Brief »
Repeat each entry word for word; the images are not part of the copy.

Data for processing »
------------------------------------------------

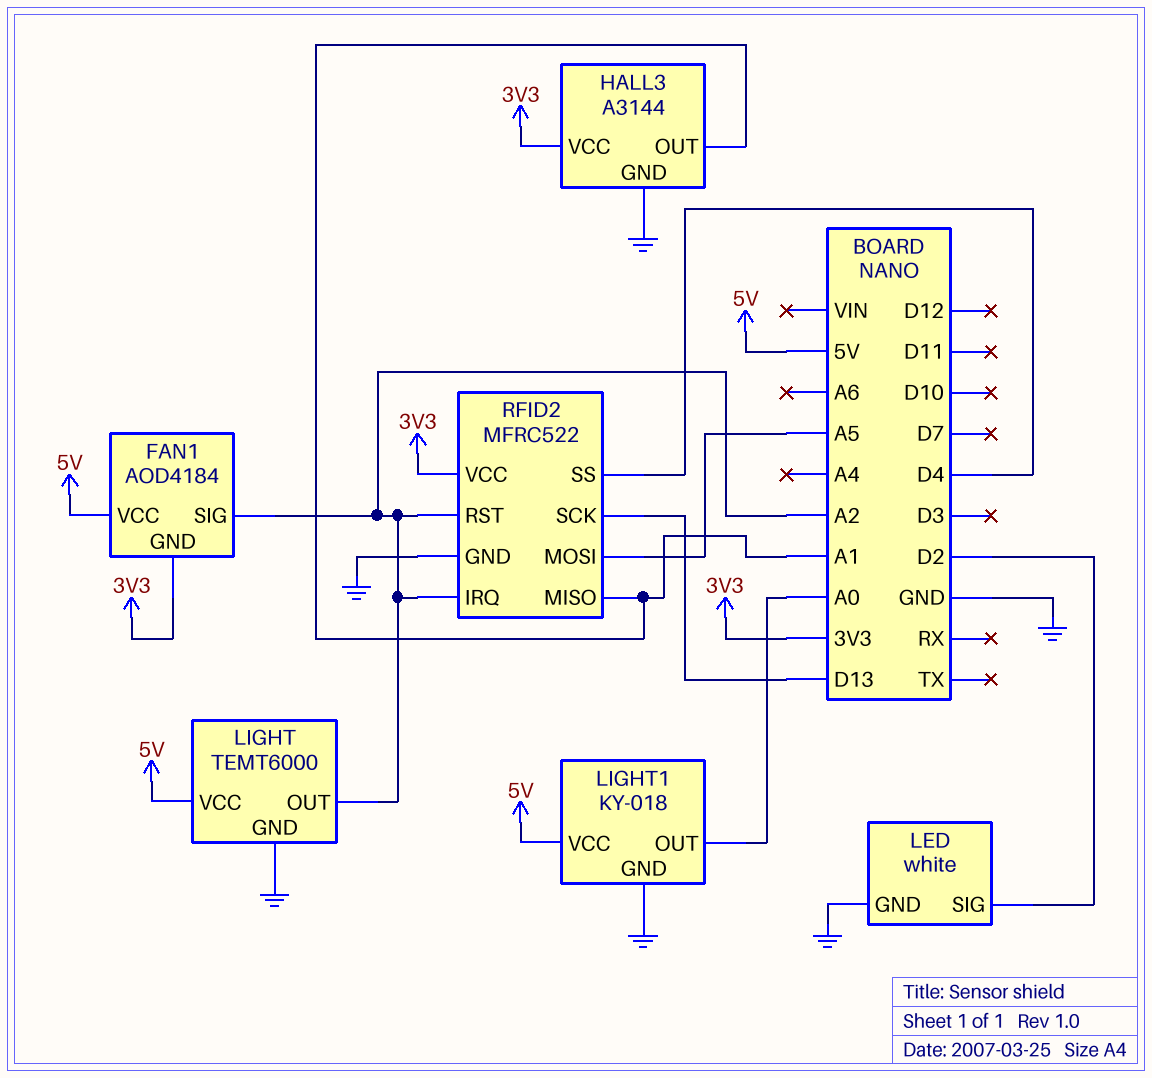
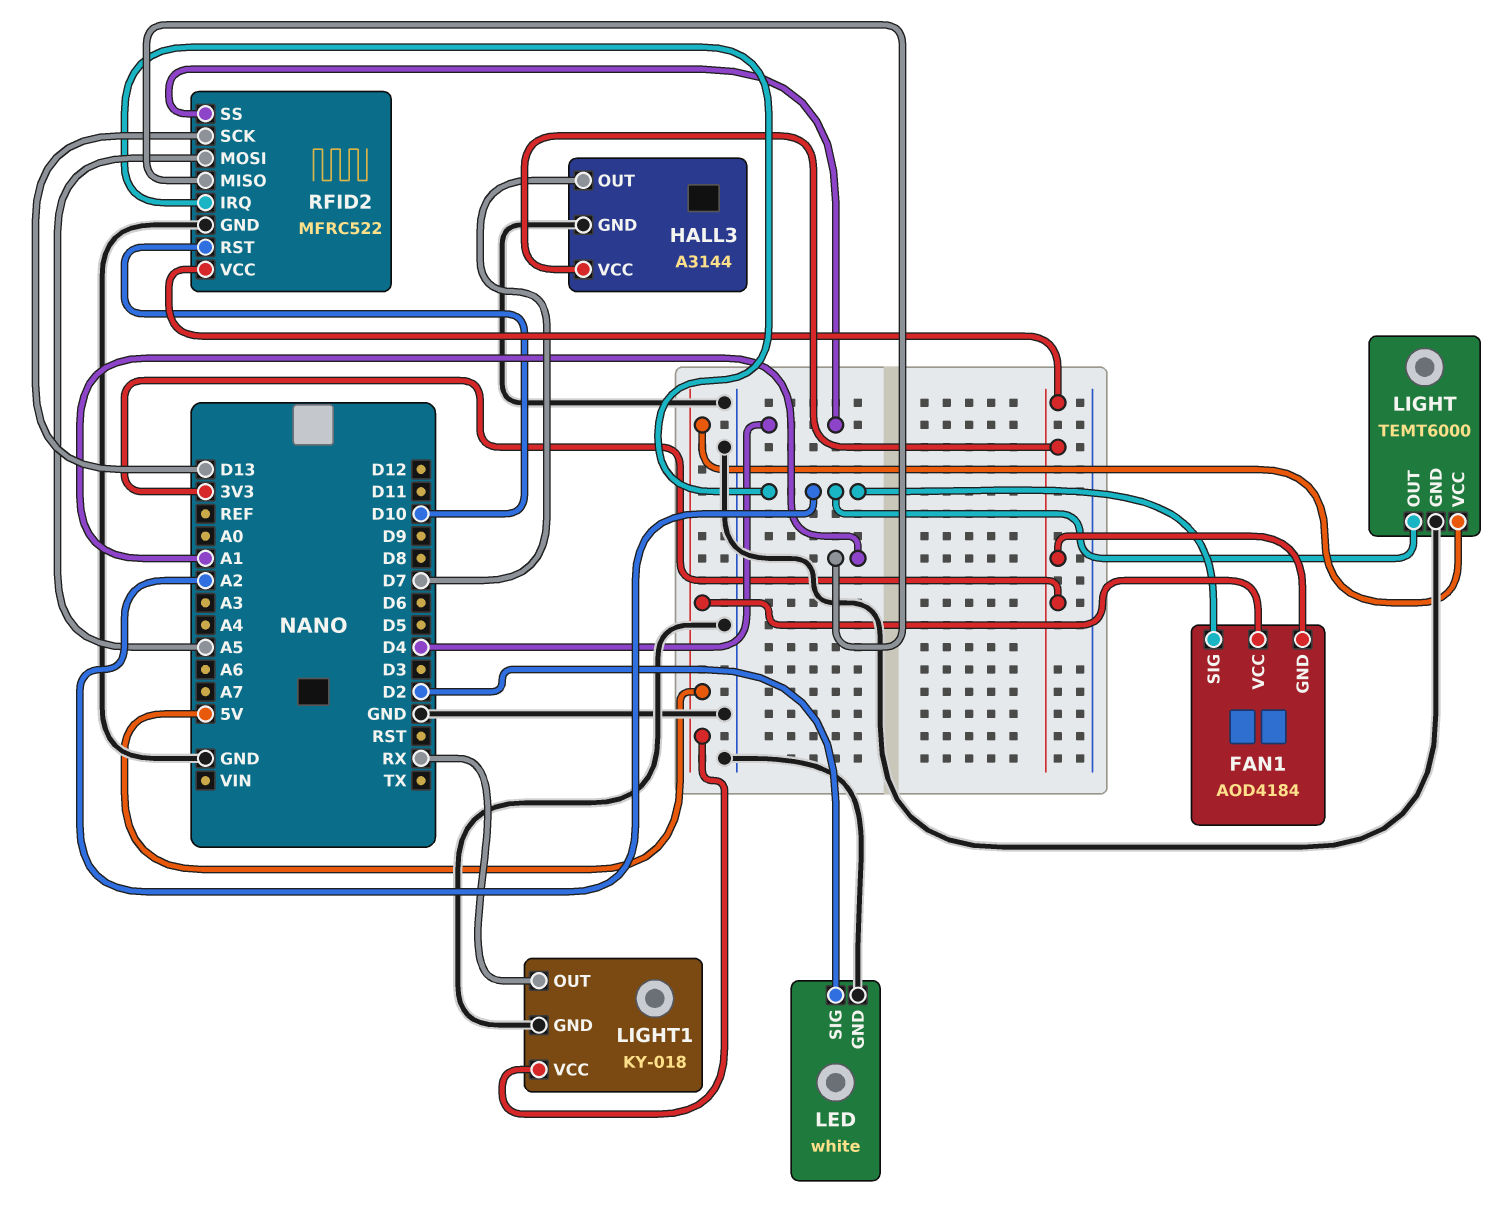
HALL3 pin OUT: A1 -> D7
LIGHT1 pin OUT: A0 -> RX
RFID2 pin RST: A2 -> D10

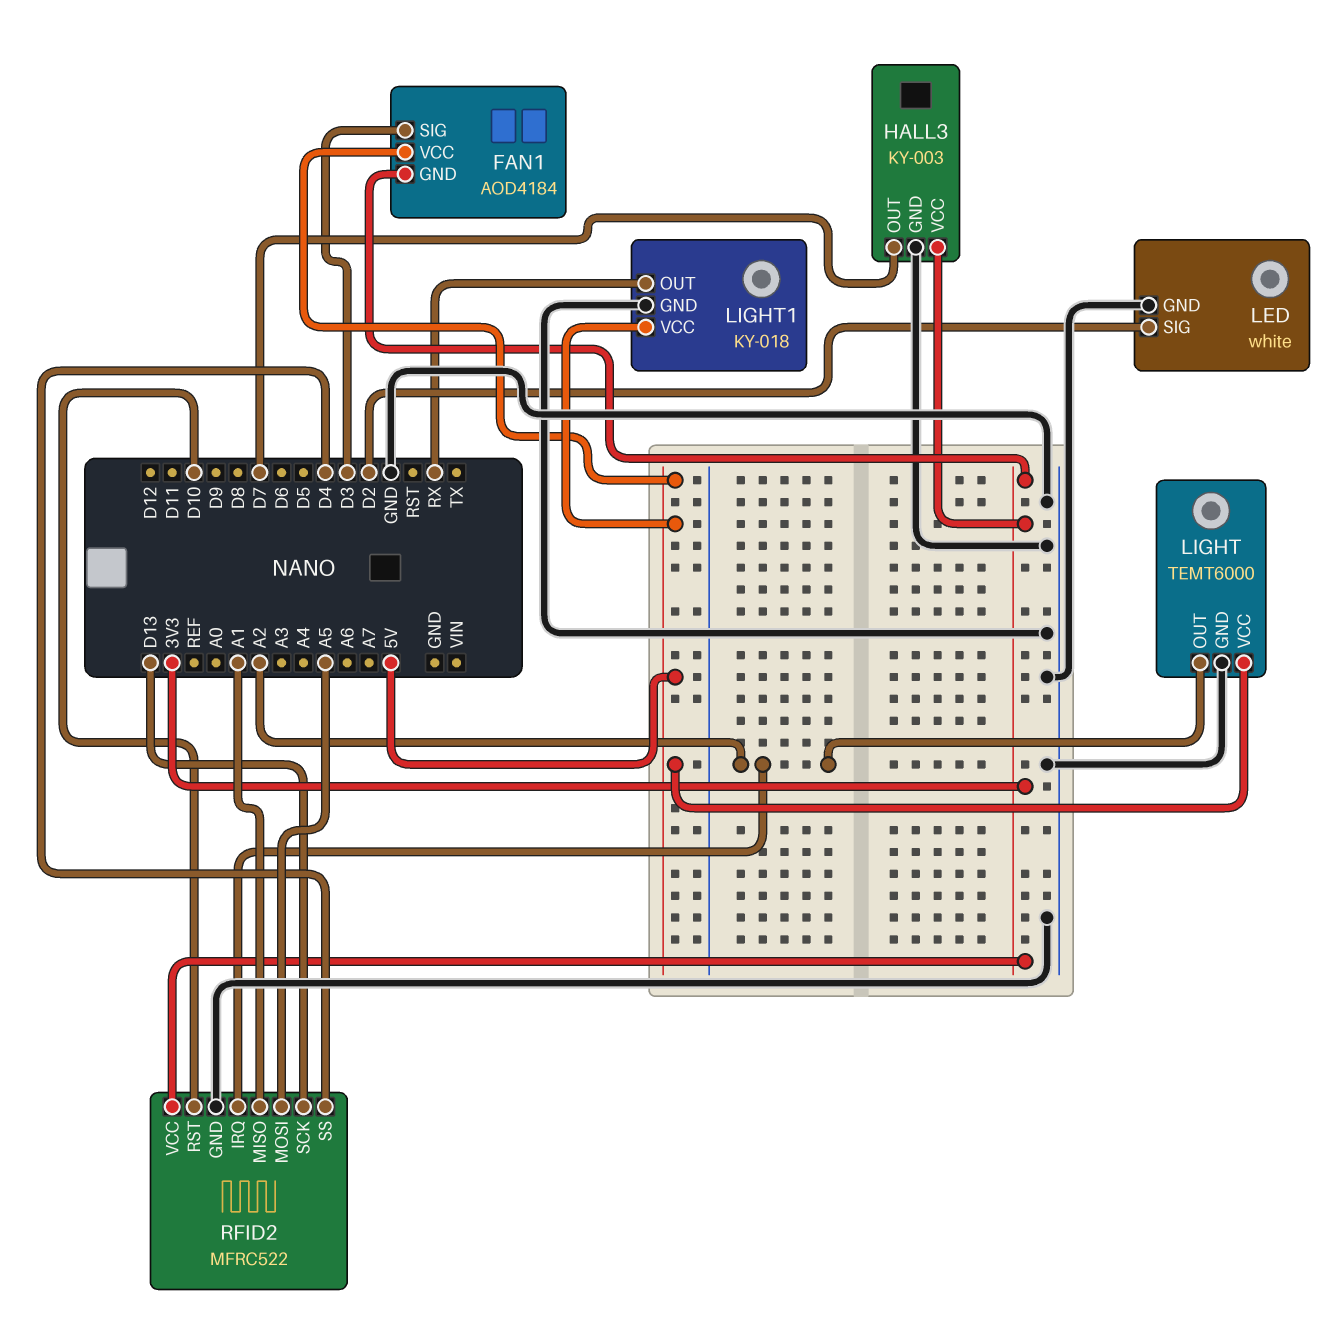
FAN1 pin SIG: A2 -> D3
HALL3: A3144 -> KY-003

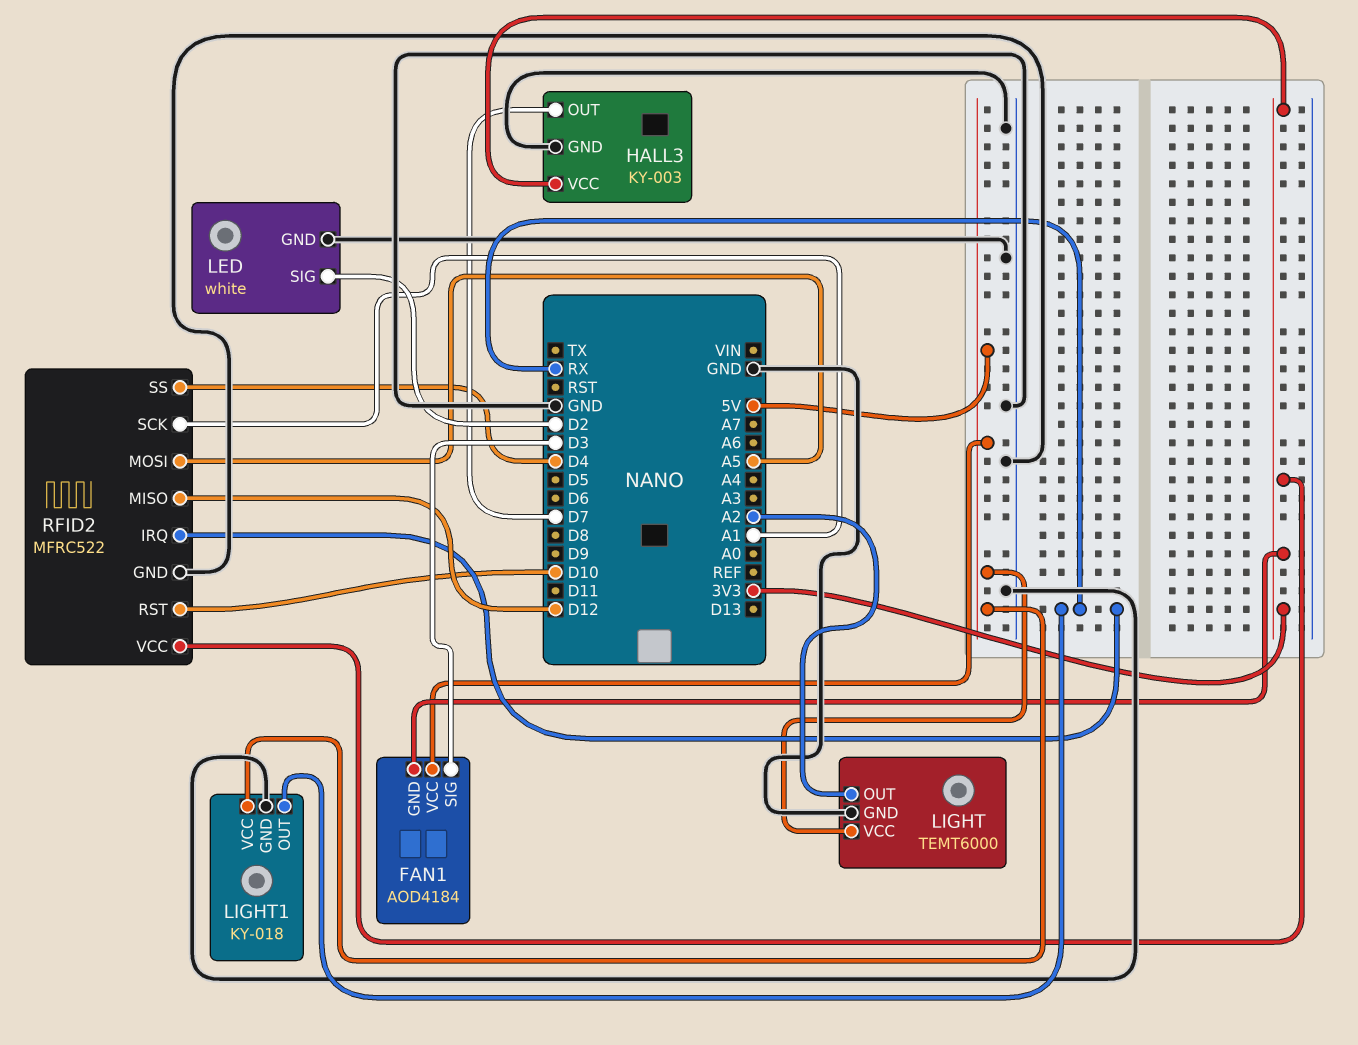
RFID2 pin IRQ: A2 -> RX
RFID2 pin MISO: A1 -> D12
RFID2 pin SCK: D13 -> A1

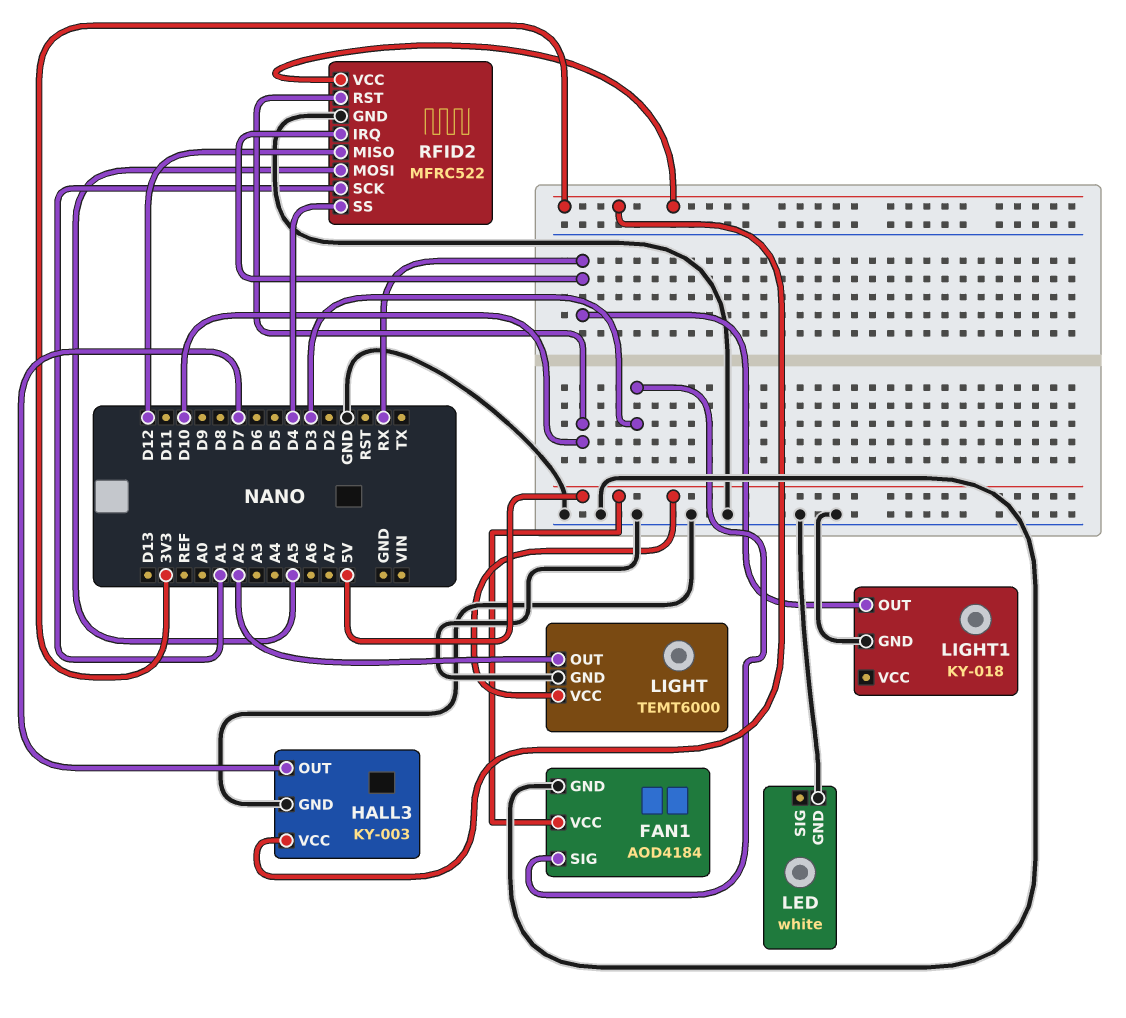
FAN1 pin GND: 3V3 -> GND
LED pin SIG: D2 -> none
LIGHT1 pin VCC: 5V -> none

------------------------------------------------

Result »
HALL3 pin OUT: A1 -> D7
LIGHT1 pin OUT: A0 -> RX
RFID2 pin RST: A2 -> D10

FAN1 pin SIG: A2 -> D3
HALL3: A3144 -> KY-003

RFID2 pin IRQ: A2 -> RX
RFID2 pin MISO: A1 -> D12
RFID2 pin SCK: D13 -> A1

FAN1 pin GND: 3V3 -> GND
LED pin SIG: D2 -> none
LIGHT1 pin VCC: 5V -> none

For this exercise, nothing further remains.